*** Supplied data ***

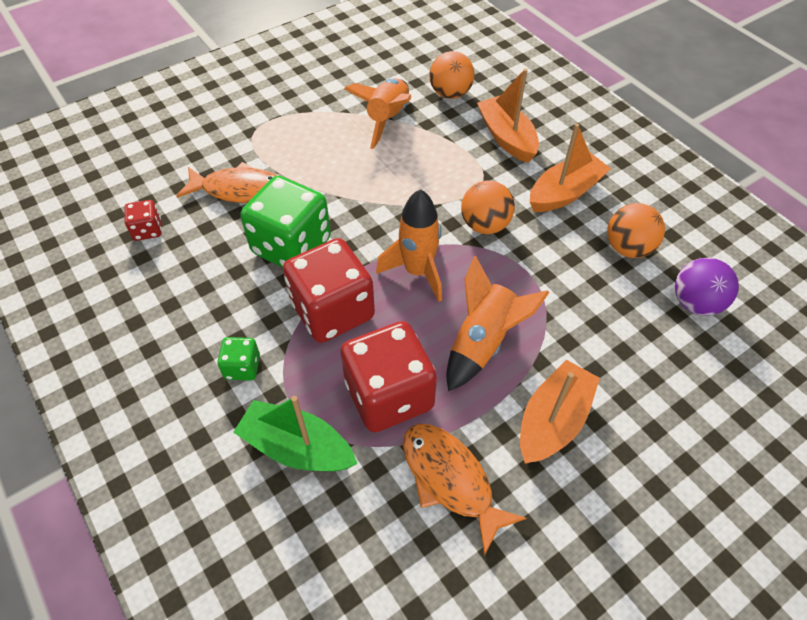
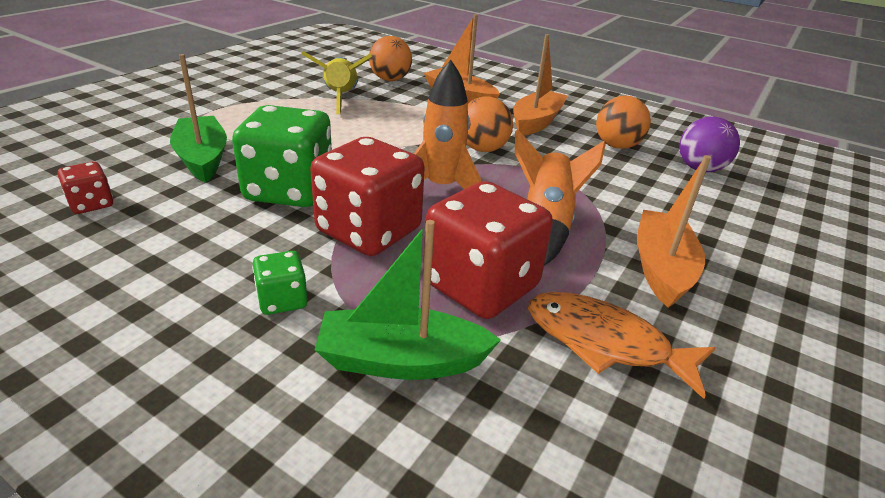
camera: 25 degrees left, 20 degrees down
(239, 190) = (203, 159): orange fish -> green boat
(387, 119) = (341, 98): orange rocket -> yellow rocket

*** End of Supplied data ***
*** Supplied data ***

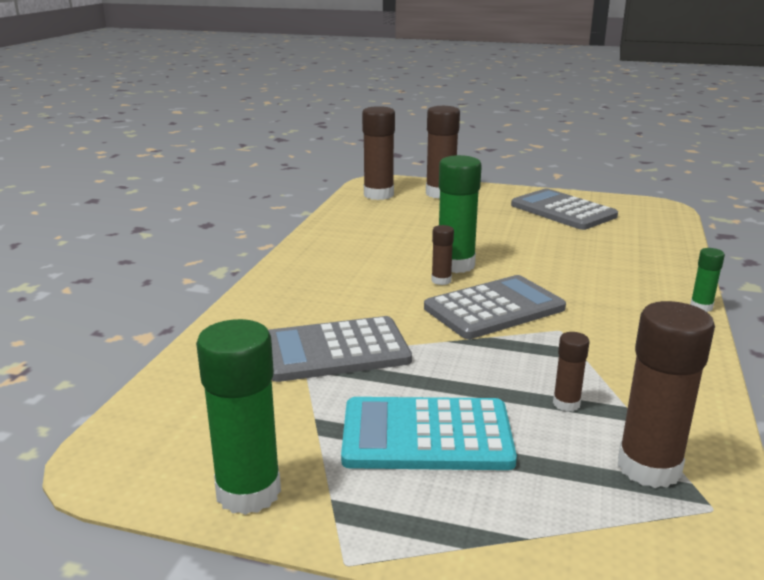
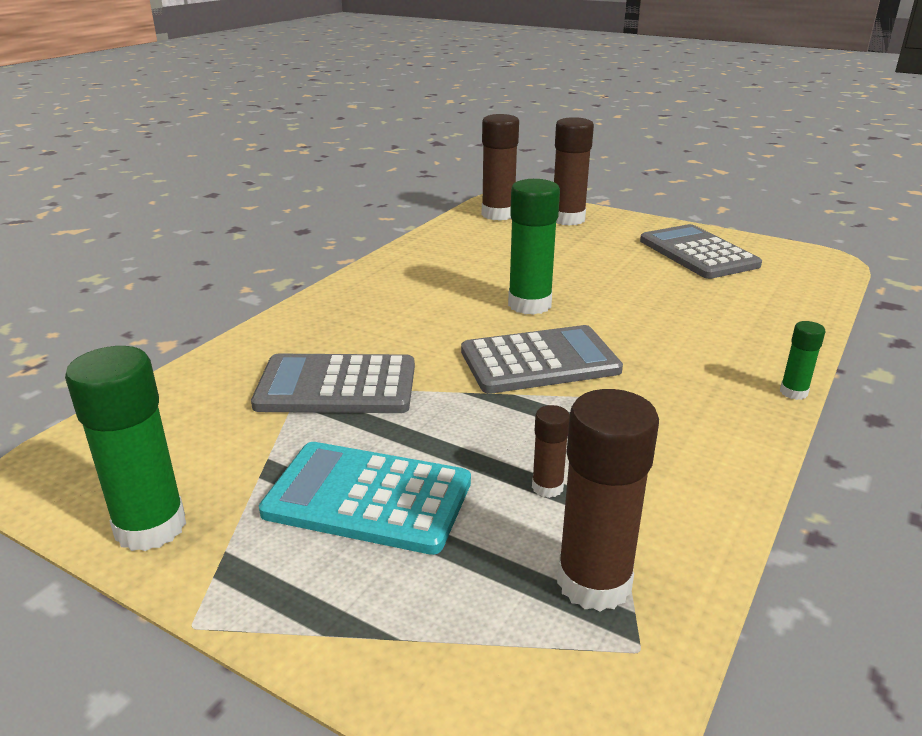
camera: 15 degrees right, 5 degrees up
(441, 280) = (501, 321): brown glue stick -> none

*** End of Supplied data ***

What is needed >>
With "degrees" as the string to match, show every line of the entries above that has it.

The completed task >>
camera: 25 degrees left, 20 degrees down
camera: 15 degrees right, 5 degrees up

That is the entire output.